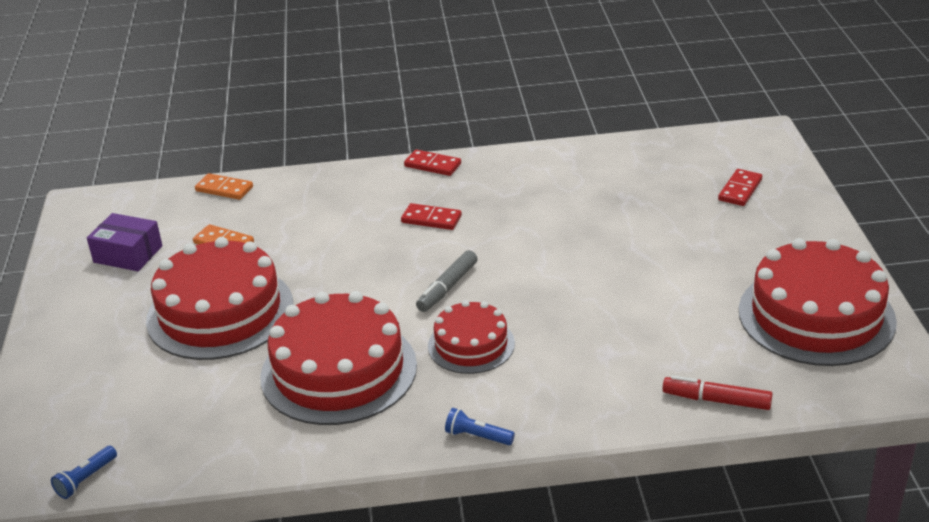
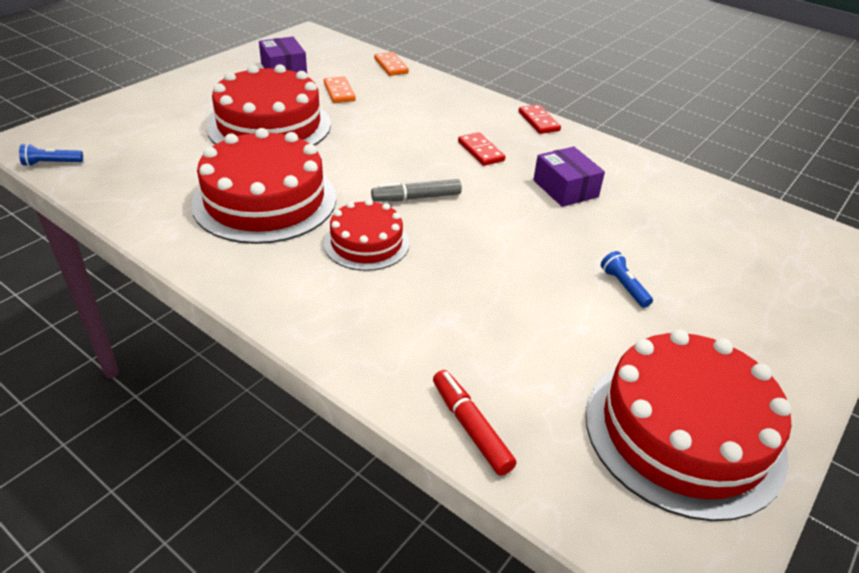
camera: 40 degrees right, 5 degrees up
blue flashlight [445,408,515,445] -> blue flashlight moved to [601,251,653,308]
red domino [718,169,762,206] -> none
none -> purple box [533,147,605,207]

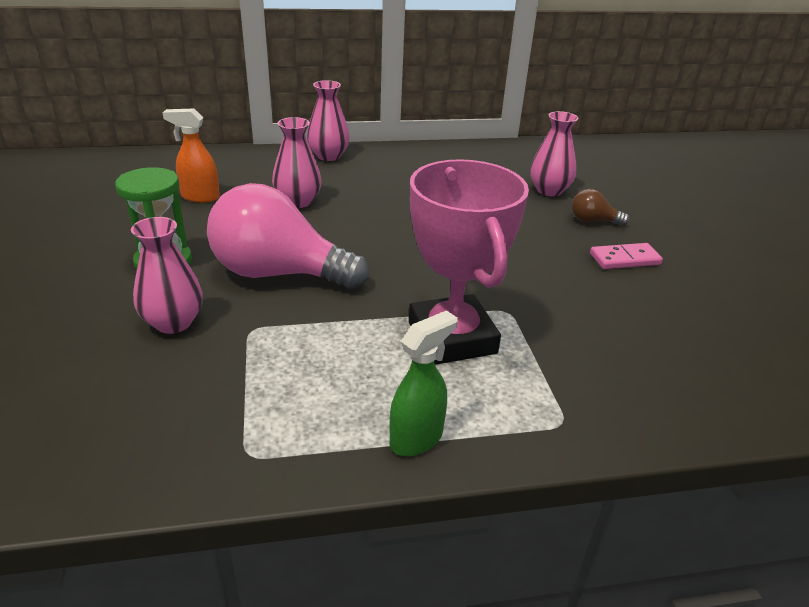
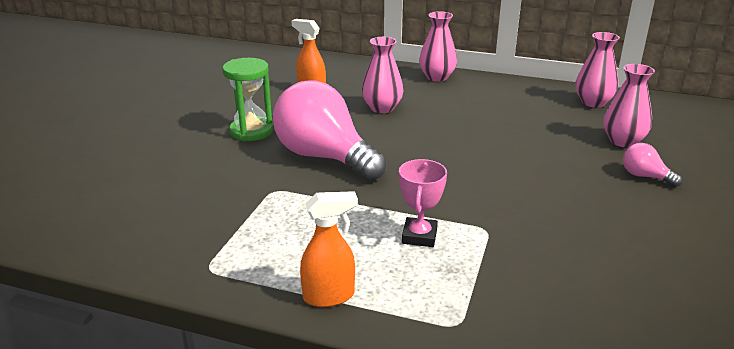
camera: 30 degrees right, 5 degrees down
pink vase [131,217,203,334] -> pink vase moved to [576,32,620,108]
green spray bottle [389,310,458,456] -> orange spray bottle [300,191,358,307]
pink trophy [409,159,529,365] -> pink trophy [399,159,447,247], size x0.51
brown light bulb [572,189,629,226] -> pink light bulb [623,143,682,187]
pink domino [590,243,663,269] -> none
::::
» EXERCISE DETAILS
Take every line of the material that contains the word "degrees", and copy it.

» RESPONSE BELOW
camera: 40 degrees right, 5 degrees up
camera: 30 degrees right, 5 degrees down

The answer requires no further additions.